Stored data entries:
▼▼▼

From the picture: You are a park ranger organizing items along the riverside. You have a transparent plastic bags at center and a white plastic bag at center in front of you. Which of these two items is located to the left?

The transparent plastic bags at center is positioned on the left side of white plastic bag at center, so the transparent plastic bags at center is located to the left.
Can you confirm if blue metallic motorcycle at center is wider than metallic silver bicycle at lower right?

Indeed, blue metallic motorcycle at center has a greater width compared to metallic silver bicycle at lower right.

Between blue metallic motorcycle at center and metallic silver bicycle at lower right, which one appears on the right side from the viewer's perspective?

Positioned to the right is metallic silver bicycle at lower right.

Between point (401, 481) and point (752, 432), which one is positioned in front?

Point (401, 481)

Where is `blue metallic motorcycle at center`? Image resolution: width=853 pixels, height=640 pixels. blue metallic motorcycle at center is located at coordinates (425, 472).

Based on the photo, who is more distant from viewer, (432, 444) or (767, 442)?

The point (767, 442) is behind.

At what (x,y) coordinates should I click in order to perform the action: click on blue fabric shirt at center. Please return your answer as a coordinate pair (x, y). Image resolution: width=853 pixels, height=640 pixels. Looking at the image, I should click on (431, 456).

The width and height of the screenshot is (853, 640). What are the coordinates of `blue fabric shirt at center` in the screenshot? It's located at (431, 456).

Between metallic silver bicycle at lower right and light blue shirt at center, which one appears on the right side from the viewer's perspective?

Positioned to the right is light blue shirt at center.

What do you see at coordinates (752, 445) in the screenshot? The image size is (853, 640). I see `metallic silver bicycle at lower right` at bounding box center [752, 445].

▲▲▲

Work item: Copy out, word for word, the part of the items above that starts with the line containing "Between metallic silver" and runs through the end of the items.

Exercise result:
Between metallic silver bicycle at lower right and light blue shirt at center, which one appears on the right side from the viewer's perspective?

Positioned to the right is light blue shirt at center.

What do you see at coordinates (752, 445) in the screenshot? The image size is (853, 640). I see `metallic silver bicycle at lower right` at bounding box center [752, 445].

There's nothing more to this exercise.